GIVEN INFORMATION Block Start
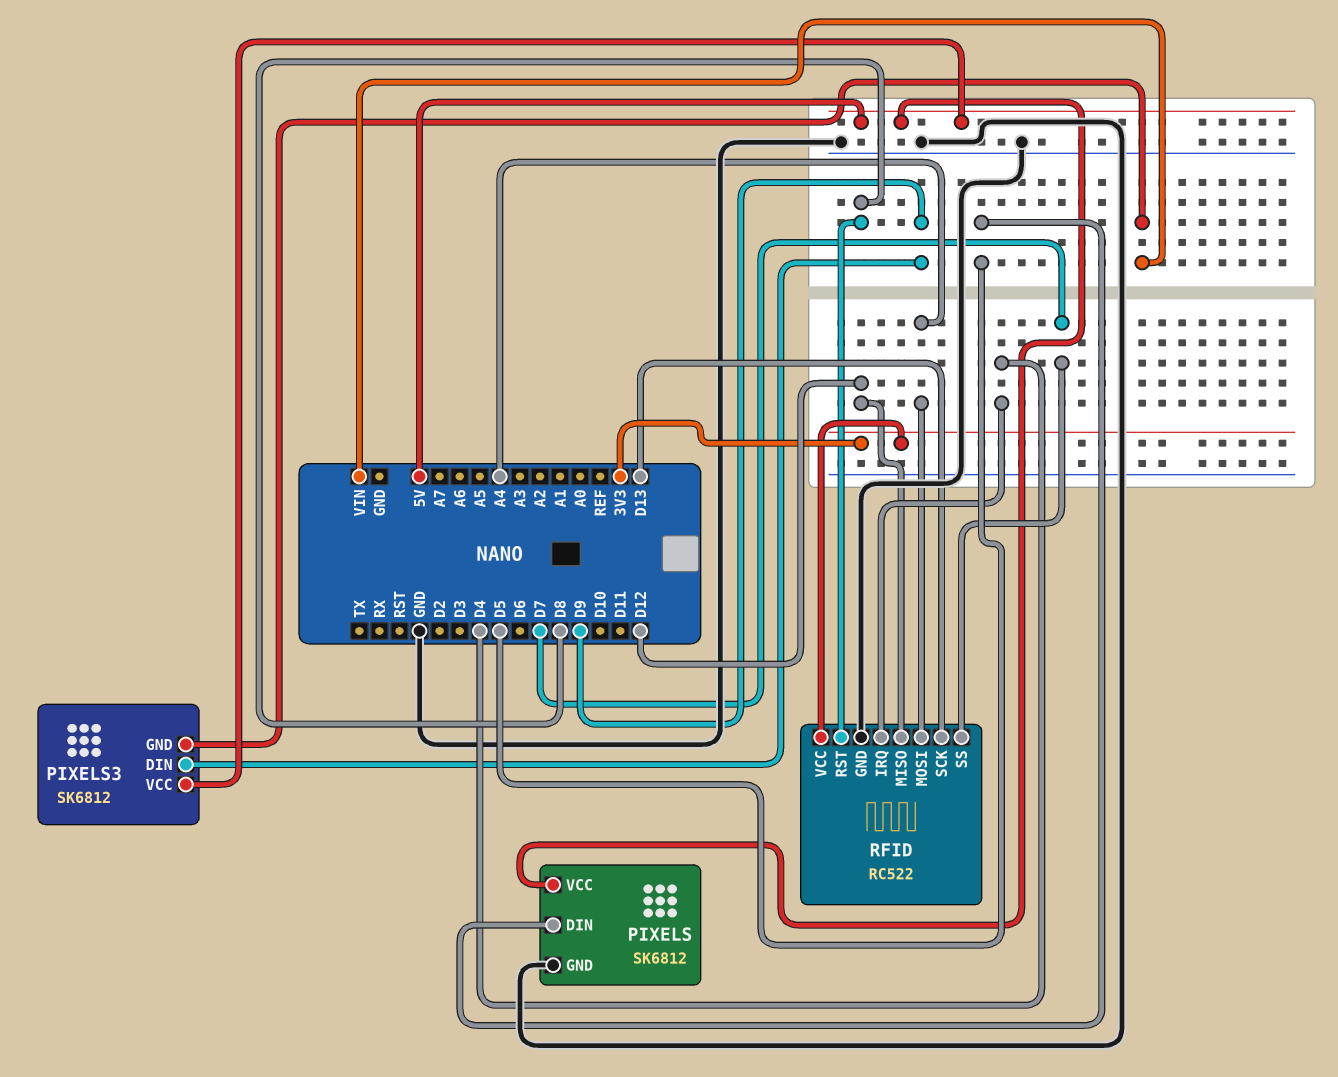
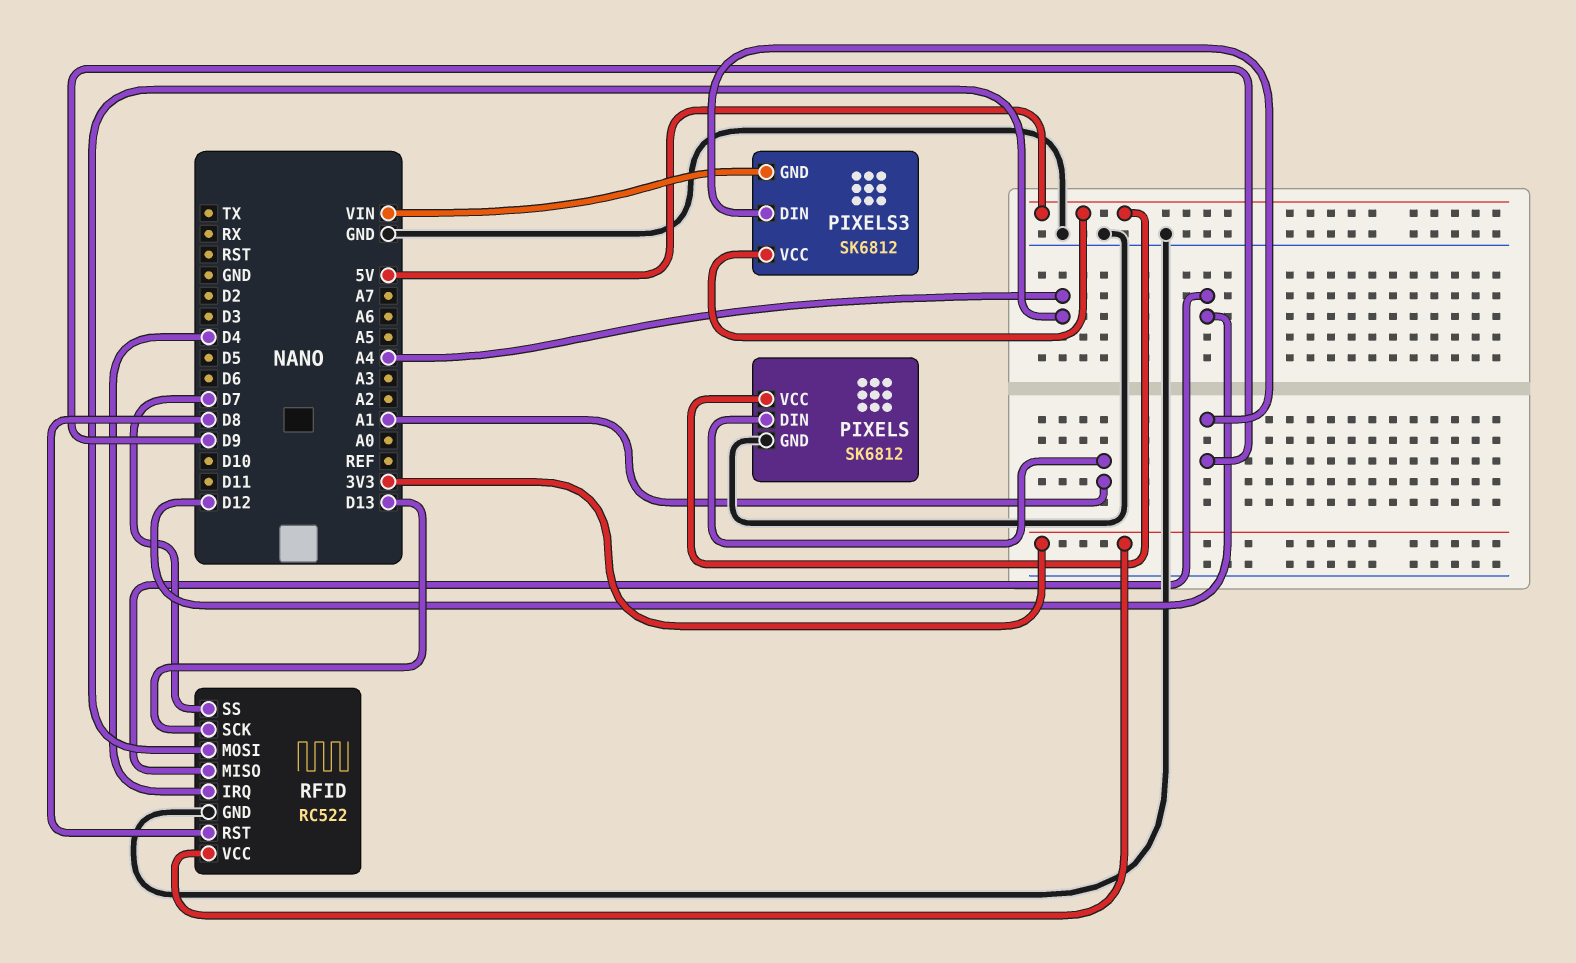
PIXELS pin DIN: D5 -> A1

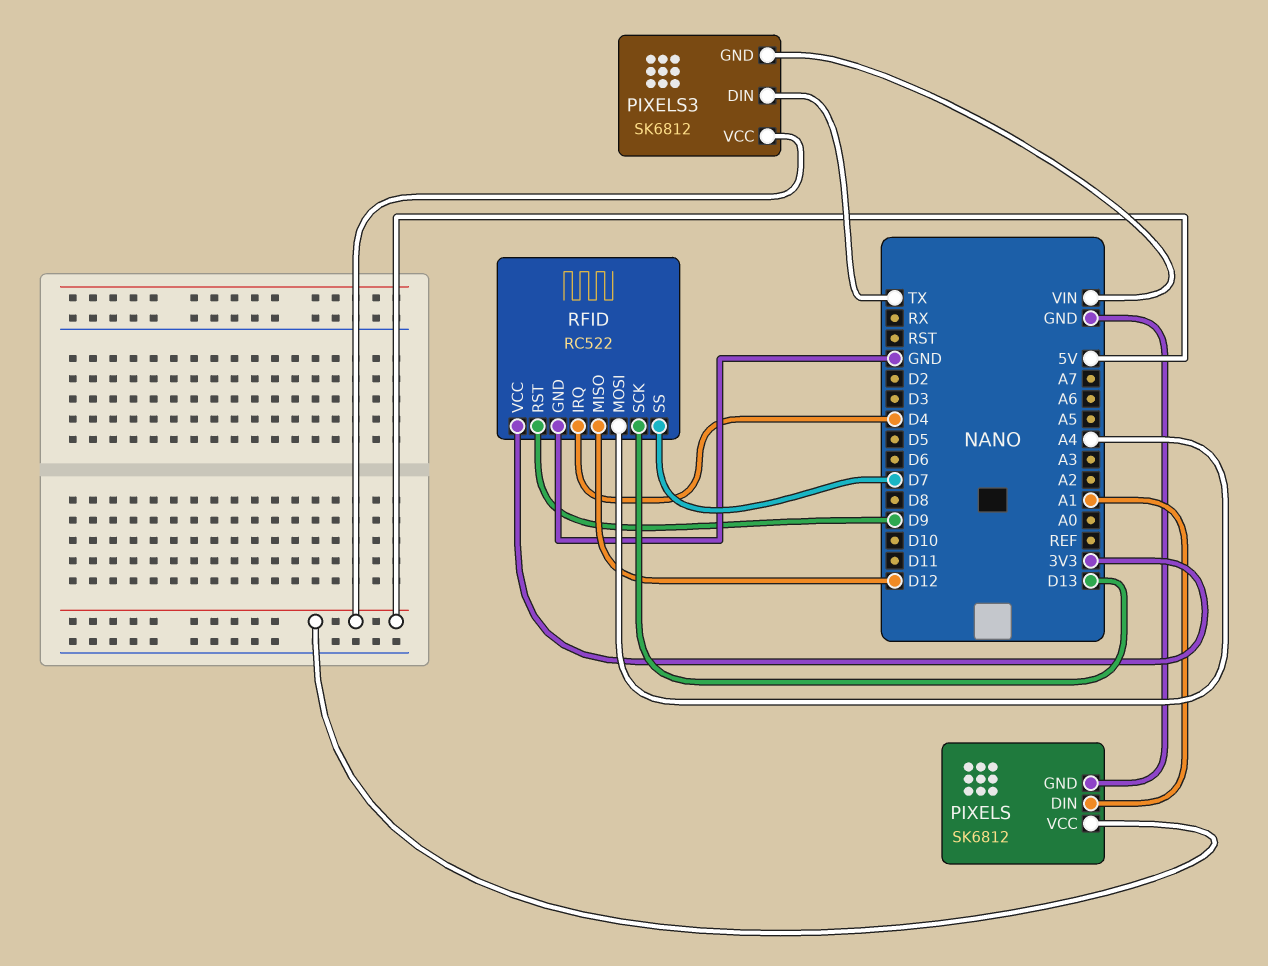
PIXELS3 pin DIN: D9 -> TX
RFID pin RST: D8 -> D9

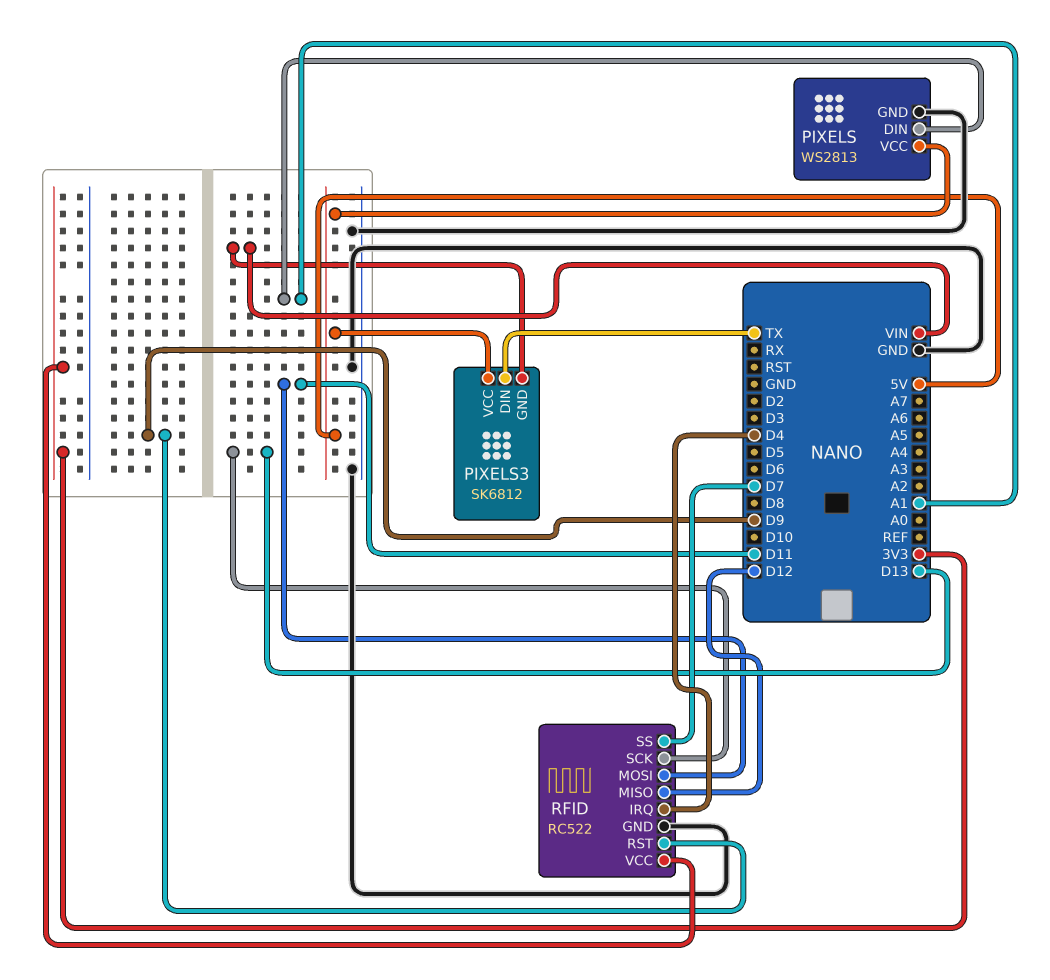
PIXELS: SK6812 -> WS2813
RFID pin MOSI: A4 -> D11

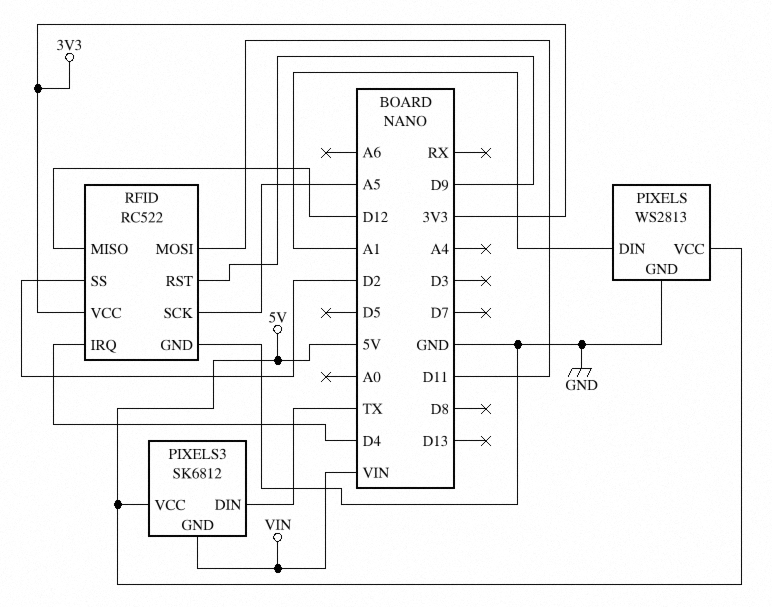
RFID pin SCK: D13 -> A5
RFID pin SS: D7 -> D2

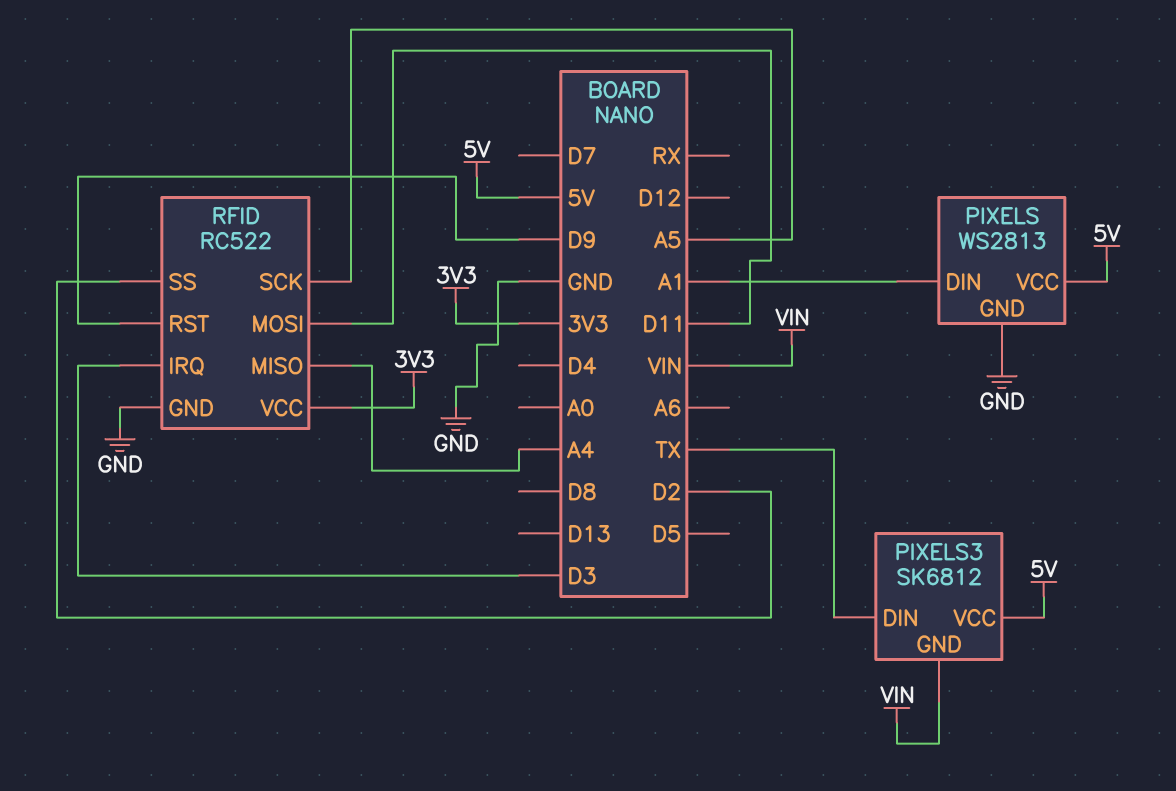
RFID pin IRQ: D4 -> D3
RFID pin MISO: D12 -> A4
GIVEN INFORMATION Block End
GIVEN INFORMATION Block Start
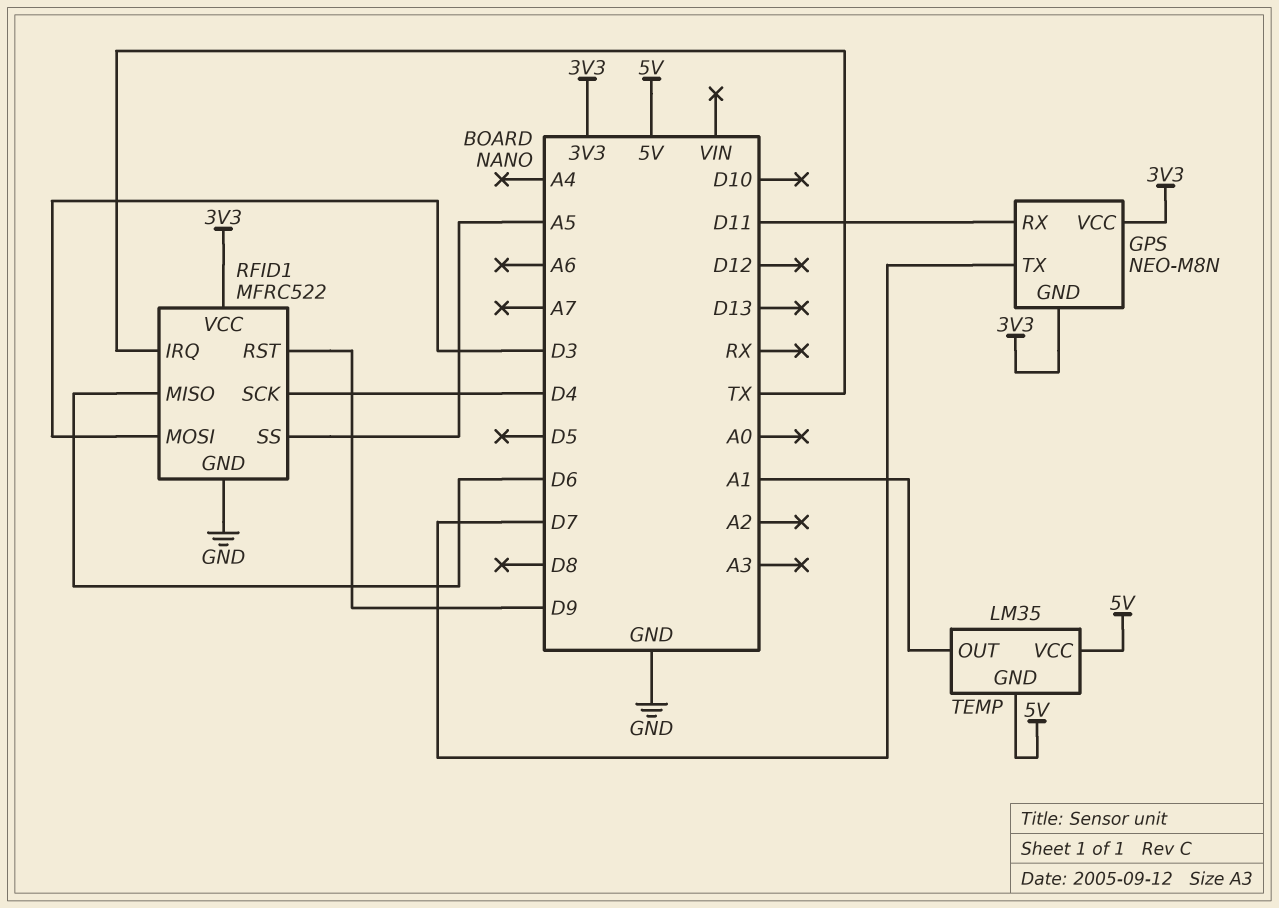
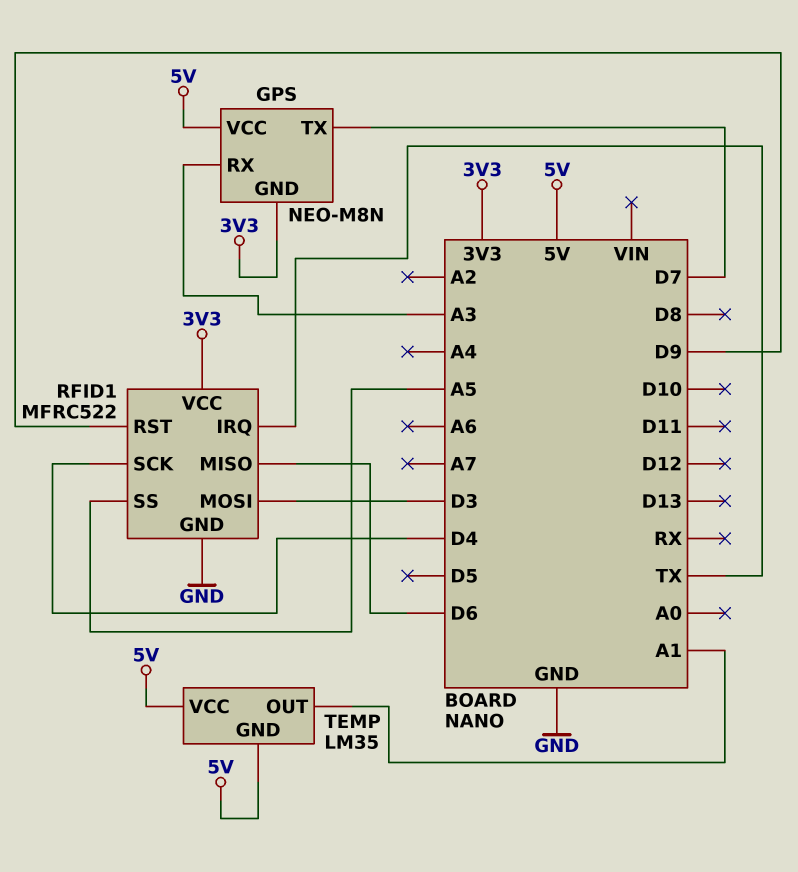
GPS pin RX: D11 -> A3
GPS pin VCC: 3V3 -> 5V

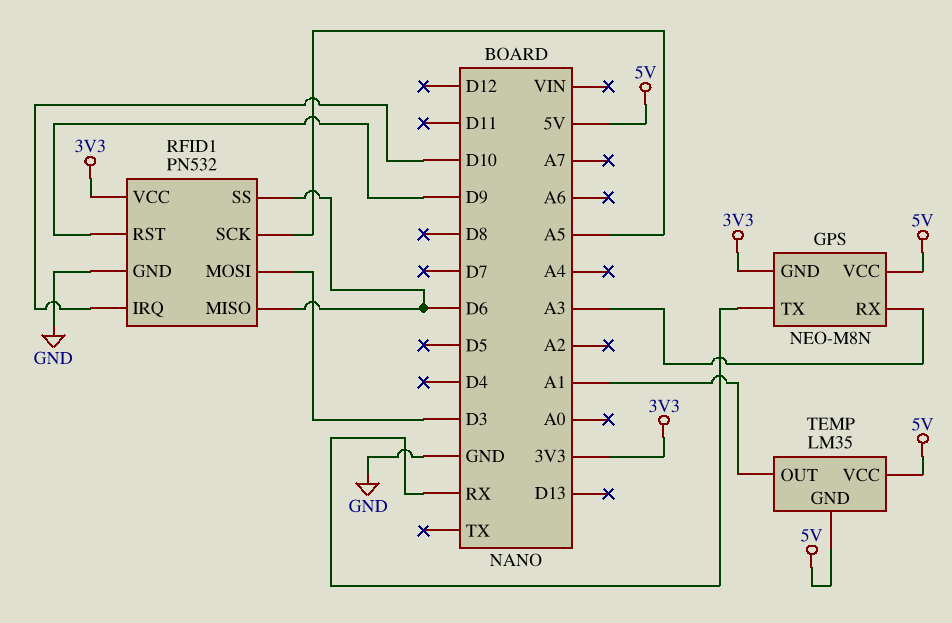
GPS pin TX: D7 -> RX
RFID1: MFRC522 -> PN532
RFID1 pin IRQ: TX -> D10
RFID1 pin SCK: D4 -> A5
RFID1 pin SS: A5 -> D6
GIVEN INFORMATION Block End
= WHAT YOU NEED TO DO =
Please set down, exactly and with no pictures, the lines in the entries above starting at the one holding "PIXELS pin DIN: D5 -> A1" and ending at the one holding "RFID pin MISO: D12 -> A4", ends included.

= SOLVED EXERCISE =
PIXELS pin DIN: D5 -> A1

PIXELS3 pin DIN: D9 -> TX
RFID pin RST: D8 -> D9

PIXELS: SK6812 -> WS2813
RFID pin MOSI: A4 -> D11

RFID pin SCK: D13 -> A5
RFID pin SS: D7 -> D2

RFID pin IRQ: D4 -> D3
RFID pin MISO: D12 -> A4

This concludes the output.